- [DATASET EXTRACT]:
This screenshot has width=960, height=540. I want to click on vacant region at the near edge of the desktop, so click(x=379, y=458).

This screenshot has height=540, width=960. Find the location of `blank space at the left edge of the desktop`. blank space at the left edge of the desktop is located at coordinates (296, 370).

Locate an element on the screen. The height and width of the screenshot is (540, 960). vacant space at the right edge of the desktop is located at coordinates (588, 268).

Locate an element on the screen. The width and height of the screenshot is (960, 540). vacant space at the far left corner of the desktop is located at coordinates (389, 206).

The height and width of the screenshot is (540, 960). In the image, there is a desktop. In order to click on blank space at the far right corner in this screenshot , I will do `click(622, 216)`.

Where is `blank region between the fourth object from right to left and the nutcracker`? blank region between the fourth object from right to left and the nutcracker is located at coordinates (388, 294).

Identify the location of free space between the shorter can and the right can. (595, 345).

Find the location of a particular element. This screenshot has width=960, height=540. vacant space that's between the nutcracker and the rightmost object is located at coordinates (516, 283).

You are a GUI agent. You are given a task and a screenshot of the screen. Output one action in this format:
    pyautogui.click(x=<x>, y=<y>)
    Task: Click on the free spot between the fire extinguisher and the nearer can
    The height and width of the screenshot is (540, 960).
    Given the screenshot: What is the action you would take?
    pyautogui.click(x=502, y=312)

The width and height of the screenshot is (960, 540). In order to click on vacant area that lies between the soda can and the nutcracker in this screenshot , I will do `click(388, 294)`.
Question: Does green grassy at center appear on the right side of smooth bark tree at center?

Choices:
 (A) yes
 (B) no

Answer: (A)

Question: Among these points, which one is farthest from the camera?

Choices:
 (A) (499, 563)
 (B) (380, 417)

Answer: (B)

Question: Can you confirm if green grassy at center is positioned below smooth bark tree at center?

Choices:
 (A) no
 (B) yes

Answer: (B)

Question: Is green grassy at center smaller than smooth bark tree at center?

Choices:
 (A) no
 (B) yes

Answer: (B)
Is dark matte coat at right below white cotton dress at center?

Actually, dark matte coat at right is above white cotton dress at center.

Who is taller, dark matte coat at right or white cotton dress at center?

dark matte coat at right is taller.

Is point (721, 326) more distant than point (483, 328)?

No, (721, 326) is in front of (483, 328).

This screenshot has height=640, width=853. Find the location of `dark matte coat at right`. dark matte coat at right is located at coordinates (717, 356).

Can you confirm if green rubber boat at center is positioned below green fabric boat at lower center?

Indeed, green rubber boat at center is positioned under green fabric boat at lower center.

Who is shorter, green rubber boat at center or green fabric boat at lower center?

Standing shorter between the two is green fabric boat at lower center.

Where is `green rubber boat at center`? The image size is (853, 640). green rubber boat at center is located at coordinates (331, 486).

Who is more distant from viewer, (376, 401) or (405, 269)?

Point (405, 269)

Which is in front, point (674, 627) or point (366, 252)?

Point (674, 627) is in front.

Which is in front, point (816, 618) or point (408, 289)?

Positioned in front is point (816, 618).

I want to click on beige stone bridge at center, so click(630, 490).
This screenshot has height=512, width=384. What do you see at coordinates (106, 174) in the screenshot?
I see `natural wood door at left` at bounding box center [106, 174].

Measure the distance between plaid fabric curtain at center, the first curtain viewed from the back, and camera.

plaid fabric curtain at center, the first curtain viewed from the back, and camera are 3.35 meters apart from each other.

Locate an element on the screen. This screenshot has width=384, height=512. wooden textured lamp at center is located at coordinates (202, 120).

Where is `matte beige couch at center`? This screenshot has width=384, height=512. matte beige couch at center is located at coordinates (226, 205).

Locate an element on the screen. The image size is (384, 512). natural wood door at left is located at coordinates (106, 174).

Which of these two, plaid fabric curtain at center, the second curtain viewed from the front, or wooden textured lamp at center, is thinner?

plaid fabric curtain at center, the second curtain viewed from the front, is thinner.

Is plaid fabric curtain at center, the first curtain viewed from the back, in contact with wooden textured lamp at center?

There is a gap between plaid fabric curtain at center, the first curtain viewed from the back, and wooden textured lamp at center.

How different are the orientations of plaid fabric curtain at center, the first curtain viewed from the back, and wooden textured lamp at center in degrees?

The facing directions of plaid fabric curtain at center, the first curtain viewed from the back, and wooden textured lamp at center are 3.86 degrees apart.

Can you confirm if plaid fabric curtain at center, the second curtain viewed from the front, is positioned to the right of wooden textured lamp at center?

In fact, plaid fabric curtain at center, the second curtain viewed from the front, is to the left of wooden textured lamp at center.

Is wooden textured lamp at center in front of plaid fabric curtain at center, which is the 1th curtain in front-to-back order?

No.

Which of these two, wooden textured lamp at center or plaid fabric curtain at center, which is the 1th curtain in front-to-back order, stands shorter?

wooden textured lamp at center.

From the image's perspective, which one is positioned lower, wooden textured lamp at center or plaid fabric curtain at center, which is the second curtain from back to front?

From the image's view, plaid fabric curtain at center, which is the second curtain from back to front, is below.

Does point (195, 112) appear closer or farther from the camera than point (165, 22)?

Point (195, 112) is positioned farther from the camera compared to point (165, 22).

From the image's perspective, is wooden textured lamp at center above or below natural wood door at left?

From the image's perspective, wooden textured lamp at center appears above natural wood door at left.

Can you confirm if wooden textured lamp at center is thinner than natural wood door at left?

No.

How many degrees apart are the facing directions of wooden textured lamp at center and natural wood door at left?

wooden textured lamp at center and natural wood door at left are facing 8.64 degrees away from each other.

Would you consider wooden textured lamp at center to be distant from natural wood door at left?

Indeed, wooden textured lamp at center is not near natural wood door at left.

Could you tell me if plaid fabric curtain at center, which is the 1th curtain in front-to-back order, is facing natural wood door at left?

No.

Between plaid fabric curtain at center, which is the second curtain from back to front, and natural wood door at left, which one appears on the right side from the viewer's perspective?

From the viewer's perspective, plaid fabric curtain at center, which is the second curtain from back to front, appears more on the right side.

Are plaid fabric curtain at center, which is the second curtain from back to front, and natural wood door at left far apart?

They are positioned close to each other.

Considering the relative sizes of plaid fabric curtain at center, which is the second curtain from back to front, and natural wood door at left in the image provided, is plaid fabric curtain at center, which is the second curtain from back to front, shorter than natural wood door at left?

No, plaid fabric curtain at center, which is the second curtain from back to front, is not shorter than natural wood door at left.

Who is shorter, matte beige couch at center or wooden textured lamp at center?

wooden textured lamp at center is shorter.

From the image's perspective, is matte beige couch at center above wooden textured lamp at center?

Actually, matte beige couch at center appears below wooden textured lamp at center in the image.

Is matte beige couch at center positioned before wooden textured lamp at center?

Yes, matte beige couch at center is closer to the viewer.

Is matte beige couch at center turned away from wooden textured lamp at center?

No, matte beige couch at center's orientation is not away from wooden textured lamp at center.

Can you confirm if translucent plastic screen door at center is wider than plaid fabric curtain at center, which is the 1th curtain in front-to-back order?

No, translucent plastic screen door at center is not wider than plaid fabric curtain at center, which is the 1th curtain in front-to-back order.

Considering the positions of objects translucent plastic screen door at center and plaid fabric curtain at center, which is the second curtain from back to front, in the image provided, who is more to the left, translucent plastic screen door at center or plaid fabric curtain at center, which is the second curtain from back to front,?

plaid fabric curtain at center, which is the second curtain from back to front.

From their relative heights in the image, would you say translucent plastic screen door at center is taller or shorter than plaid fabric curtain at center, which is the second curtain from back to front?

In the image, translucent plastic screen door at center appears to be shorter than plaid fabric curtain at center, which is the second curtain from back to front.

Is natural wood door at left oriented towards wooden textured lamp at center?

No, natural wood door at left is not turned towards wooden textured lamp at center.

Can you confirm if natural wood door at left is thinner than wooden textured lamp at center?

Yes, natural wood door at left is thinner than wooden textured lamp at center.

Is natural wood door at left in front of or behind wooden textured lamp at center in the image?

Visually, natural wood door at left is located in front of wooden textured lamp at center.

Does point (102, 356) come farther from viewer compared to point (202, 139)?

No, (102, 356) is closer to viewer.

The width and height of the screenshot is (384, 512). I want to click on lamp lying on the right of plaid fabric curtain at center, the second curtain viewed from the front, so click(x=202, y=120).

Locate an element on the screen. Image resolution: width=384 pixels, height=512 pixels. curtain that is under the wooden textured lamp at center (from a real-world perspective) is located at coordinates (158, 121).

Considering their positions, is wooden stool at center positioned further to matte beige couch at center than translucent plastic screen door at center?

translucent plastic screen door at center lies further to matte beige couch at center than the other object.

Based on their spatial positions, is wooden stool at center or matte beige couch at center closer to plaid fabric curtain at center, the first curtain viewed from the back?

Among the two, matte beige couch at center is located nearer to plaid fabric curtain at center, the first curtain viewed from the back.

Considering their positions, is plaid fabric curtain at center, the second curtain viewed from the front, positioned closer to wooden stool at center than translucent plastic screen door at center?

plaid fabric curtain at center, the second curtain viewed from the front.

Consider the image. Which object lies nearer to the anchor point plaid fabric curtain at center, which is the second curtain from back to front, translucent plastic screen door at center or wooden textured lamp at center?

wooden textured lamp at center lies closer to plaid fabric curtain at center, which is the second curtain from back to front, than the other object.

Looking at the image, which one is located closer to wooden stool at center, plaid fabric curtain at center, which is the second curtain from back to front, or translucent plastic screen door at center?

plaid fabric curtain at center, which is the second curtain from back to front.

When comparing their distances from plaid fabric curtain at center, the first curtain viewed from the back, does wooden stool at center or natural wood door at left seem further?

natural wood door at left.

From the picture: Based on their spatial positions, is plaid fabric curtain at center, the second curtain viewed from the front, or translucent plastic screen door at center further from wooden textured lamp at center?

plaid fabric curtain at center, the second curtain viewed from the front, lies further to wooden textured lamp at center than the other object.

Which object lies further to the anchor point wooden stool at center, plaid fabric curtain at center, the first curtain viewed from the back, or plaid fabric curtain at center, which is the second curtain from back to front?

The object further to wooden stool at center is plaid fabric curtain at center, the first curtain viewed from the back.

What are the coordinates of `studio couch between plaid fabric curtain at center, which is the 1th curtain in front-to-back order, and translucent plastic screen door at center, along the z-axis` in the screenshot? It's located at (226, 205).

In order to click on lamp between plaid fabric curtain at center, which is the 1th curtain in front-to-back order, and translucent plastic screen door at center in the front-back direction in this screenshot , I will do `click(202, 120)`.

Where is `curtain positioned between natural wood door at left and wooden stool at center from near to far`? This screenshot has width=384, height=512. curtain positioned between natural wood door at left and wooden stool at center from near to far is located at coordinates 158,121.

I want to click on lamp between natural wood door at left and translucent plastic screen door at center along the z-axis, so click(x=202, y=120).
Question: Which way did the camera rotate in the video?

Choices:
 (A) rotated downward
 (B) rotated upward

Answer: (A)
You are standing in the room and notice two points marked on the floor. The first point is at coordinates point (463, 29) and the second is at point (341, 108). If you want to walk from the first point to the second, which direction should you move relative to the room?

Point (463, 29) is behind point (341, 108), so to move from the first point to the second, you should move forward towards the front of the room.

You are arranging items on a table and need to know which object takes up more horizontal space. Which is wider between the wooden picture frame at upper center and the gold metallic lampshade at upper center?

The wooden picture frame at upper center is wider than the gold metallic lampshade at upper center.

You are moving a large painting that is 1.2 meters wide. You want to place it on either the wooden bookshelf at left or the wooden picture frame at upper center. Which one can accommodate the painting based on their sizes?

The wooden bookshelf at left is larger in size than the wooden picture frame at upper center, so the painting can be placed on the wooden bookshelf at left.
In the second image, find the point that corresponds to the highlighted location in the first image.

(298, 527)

- [TASK BRIEF]: Can you repeat, word for word, the stretch of items from the line containing "Can you confirm if natural" through the line containing "Does point (102, 356)", including both of those lines?

- [REPLY TO THE EXERCISE]:
Can you confirm if natural wood door at left is thinner than wooden textured lamp at center?

Yes, natural wood door at left is thinner than wooden textured lamp at center.

Is natural wood door at left in front of or behind wooden textured lamp at center in the image?

Visually, natural wood door at left is located in front of wooden textured lamp at center.

Does point (102, 356) come farther from viewer compared to point (202, 139)?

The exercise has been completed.